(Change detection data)
---*---

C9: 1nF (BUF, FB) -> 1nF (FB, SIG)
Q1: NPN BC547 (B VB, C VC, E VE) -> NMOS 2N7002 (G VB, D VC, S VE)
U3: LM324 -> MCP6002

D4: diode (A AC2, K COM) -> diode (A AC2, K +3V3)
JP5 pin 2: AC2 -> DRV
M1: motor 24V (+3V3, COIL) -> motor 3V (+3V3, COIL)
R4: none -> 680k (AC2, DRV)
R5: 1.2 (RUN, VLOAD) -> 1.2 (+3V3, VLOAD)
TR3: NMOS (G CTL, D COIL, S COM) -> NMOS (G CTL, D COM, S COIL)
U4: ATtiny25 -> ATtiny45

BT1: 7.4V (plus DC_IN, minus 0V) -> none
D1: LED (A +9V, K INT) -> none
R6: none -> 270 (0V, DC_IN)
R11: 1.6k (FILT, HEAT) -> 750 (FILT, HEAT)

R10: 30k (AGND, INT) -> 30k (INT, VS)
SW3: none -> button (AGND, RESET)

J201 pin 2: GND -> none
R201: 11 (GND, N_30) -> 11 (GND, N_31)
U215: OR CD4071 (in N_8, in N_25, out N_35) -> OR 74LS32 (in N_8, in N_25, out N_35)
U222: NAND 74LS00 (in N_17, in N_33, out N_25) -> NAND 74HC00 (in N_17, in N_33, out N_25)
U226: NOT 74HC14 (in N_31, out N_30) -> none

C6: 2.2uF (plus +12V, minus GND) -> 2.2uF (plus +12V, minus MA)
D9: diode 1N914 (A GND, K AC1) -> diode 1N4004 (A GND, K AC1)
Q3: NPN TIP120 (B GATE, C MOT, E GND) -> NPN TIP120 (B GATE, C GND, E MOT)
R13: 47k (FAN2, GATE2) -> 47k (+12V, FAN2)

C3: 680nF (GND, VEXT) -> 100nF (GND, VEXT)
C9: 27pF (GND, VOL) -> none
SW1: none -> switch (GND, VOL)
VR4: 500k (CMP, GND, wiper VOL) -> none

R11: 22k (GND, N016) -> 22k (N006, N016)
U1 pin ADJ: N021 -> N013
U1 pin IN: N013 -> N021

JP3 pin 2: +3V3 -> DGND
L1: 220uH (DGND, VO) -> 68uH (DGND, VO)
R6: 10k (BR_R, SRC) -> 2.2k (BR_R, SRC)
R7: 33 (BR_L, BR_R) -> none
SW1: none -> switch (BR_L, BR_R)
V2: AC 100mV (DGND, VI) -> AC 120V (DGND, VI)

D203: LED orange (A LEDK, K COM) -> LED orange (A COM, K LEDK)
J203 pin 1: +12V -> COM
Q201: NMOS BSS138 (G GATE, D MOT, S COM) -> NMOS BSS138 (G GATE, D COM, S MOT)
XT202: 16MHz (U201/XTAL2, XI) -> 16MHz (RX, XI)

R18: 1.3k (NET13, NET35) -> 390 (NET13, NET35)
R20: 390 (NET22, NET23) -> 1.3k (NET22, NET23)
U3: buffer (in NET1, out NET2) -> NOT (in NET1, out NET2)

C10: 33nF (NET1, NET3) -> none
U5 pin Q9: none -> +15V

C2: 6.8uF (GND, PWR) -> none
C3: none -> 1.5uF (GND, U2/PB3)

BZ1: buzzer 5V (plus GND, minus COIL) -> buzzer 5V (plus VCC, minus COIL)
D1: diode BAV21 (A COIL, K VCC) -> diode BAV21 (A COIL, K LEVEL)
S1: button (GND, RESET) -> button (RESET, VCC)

---*---

All lines of the records above that contain the word "diode" are to be copied out.

D4: diode (A AC2, K COM) -> diode (A AC2, K +3V3)
D9: diode 1N914 (A GND, K AC1) -> diode 1N4004 (A GND, K AC1)
D1: diode BAV21 (A COIL, K VCC) -> diode BAV21 (A COIL, K LEVEL)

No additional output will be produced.